● **Problem statement**:
Within the records, find every line that includes the word "diode" and copy it.
:: Data supplied ::
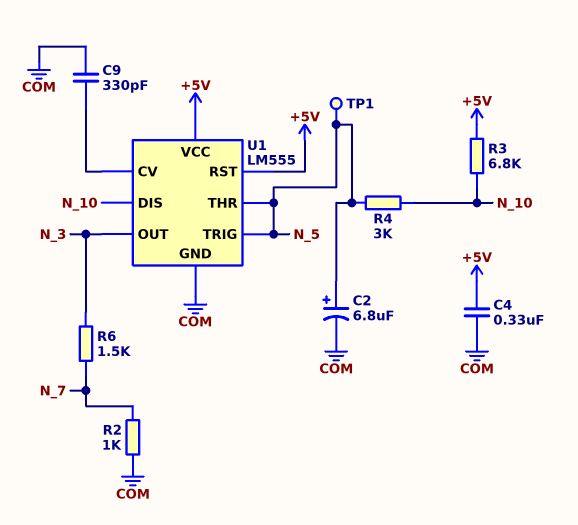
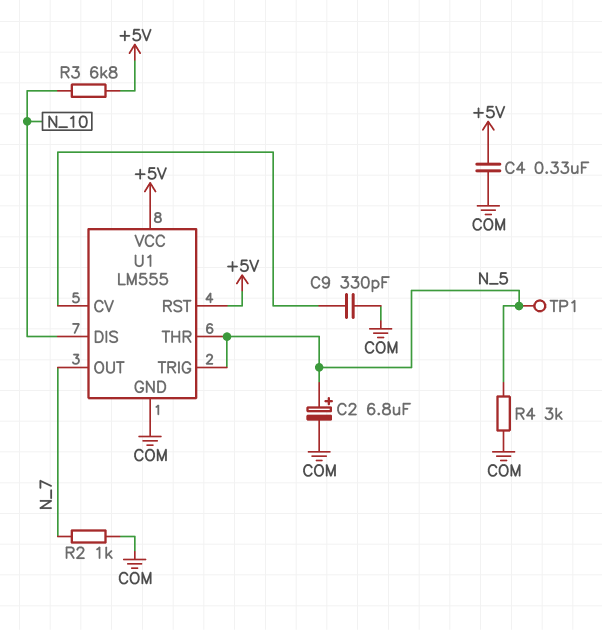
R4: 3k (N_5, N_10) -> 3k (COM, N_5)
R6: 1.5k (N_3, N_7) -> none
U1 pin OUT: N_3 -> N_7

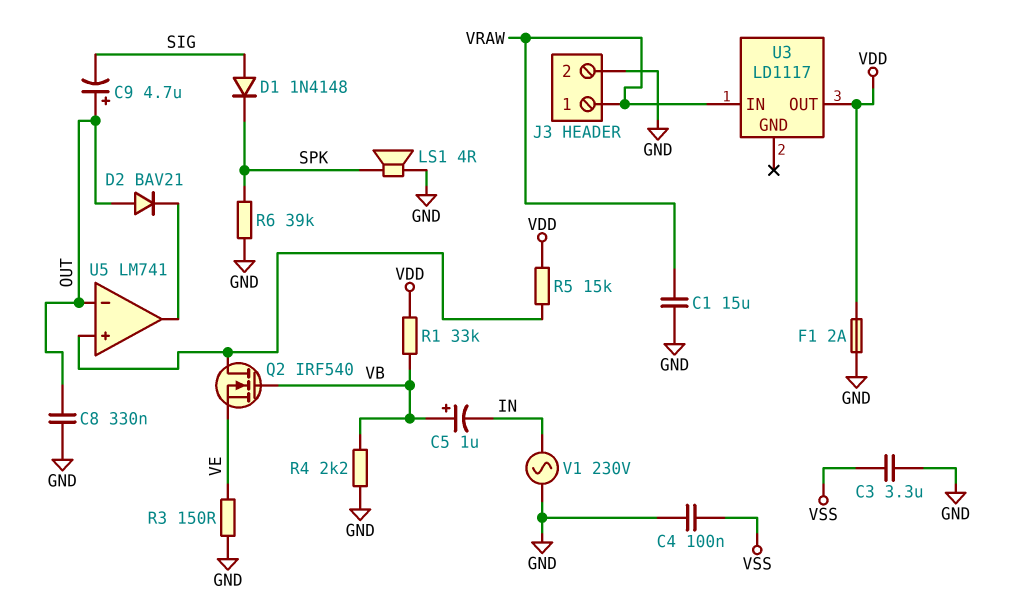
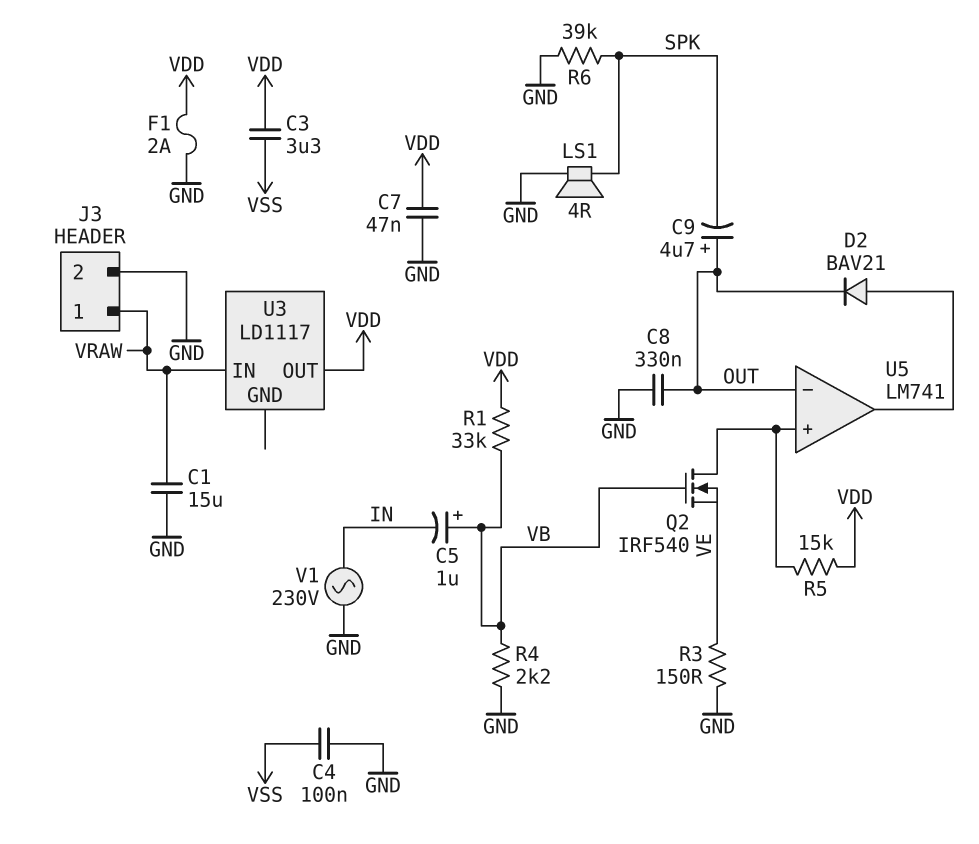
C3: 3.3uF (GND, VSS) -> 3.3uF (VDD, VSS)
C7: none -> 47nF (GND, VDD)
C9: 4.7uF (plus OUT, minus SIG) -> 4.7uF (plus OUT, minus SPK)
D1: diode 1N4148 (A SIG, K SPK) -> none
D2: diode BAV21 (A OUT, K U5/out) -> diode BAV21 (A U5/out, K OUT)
:::
● **Completed exercise**:
D1: diode 1N4148 (A SIG, K SPK) -> none
D2: diode BAV21 (A OUT, K U5/out) -> diode BAV21 (A U5/out, K OUT)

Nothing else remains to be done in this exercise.